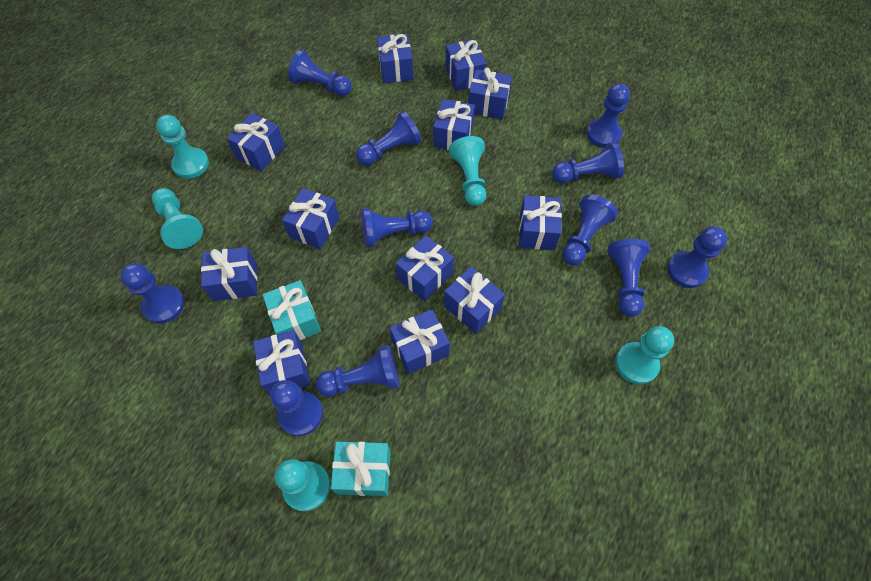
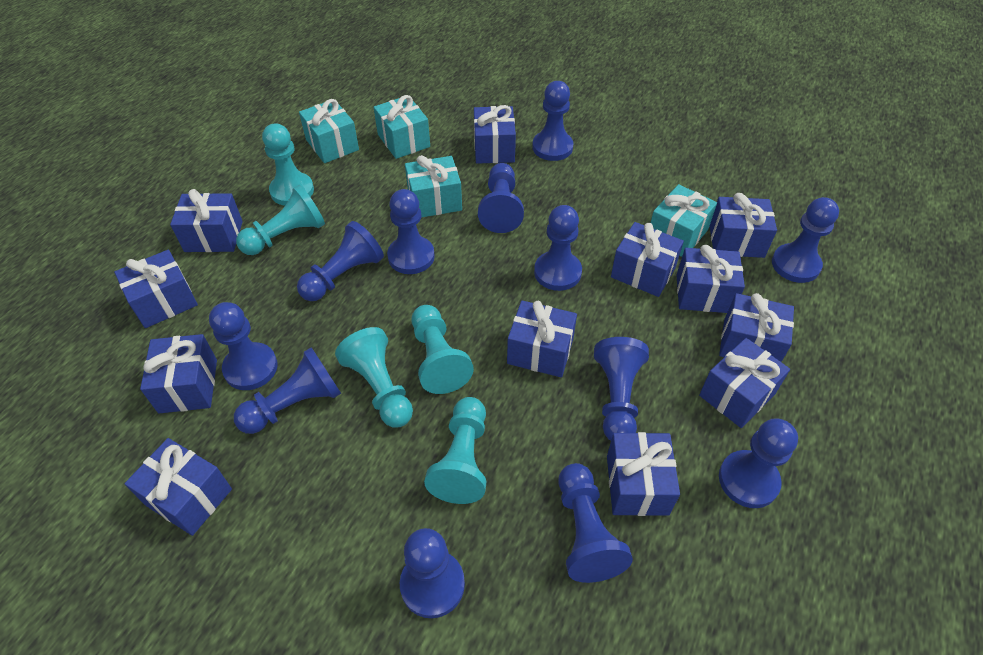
blue pawn: 11 -> 12
turquoise gift: 2 -> 4

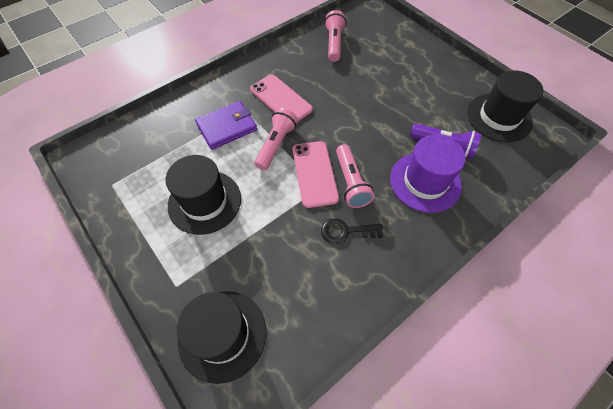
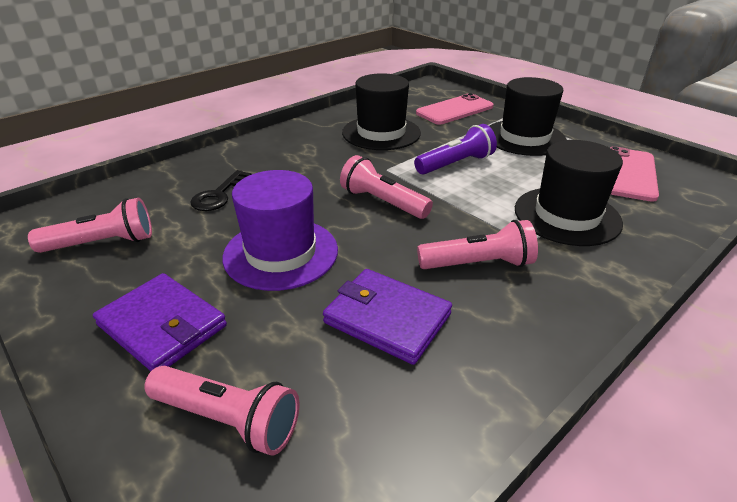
pink flashlight: 3 -> 4
purple wallet: 1 -> 2

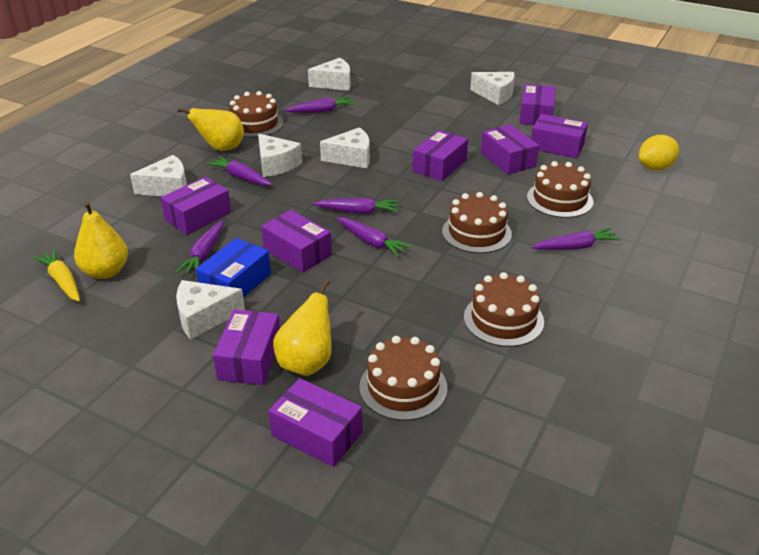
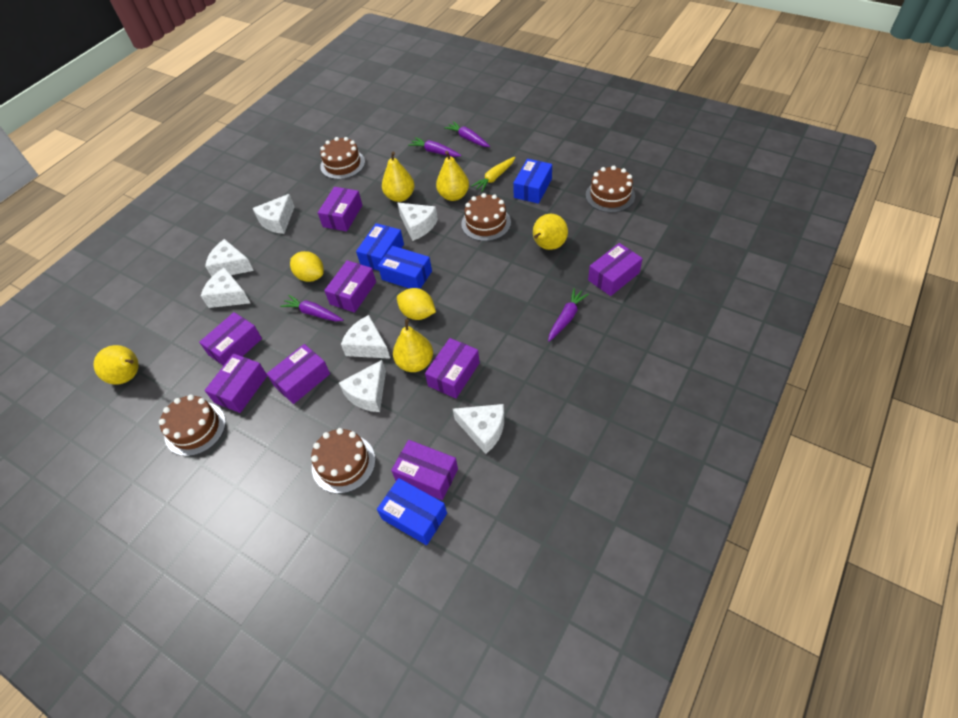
blue box: 1 -> 4
purple carrot: 6 -> 4
white cheese: 6 -> 7
yellow lemon: 1 -> 2
yellow pear: 3 -> 5

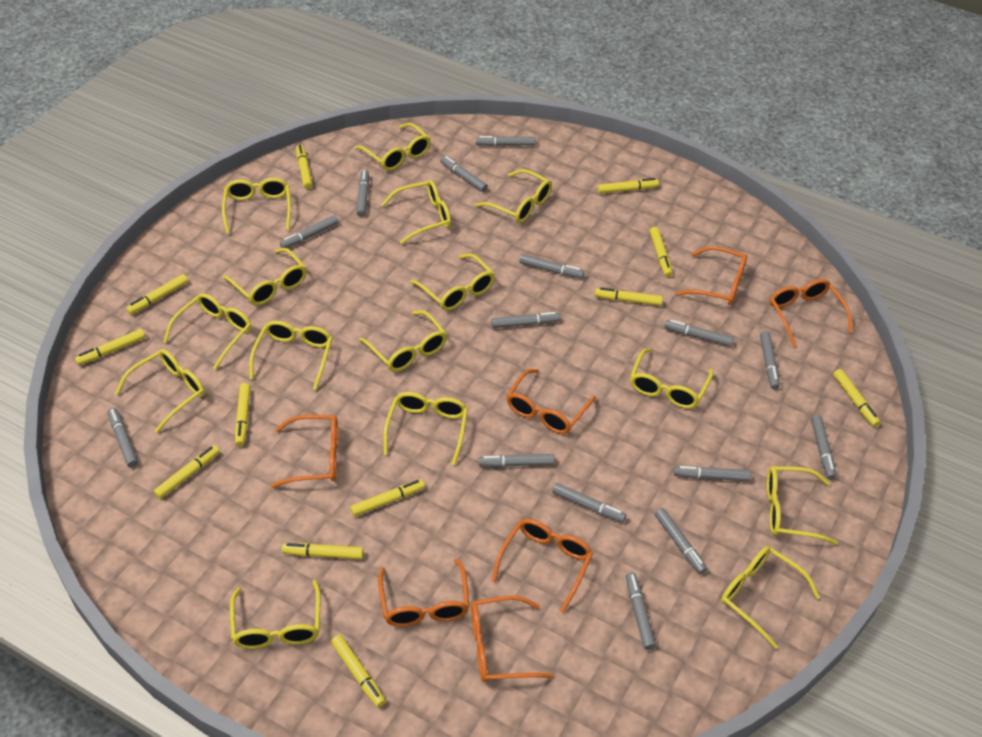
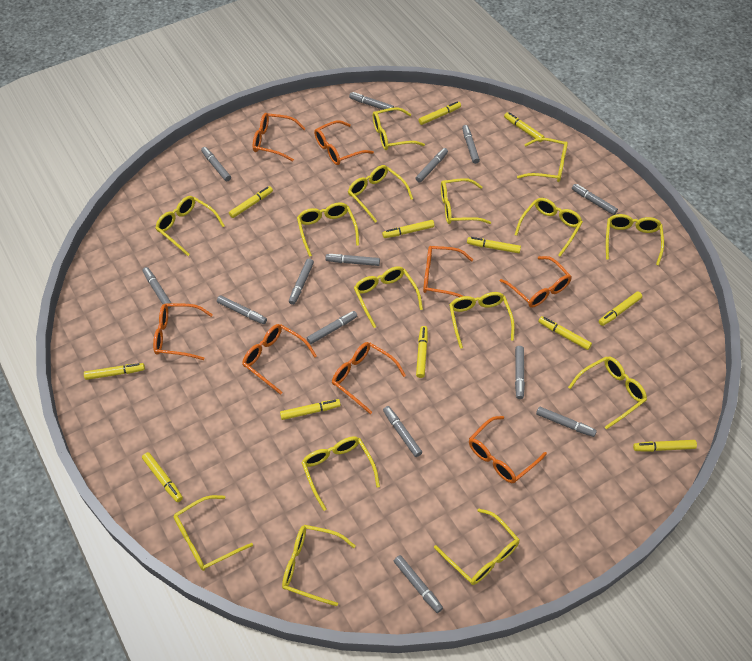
grey marker: 15 -> 14
orange glasses: 7 -> 8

## What the task asks
Every record above must be copied exactly; none of the pictures belong in the copy.

## Response to this task
blue pawn: 11 -> 12
turquoise gift: 2 -> 4

pink flashlight: 3 -> 4
purple wallet: 1 -> 2

blue box: 1 -> 4
purple carrot: 6 -> 4
white cheese: 6 -> 7
yellow lemon: 1 -> 2
yellow pear: 3 -> 5

grey marker: 15 -> 14
orange glasses: 7 -> 8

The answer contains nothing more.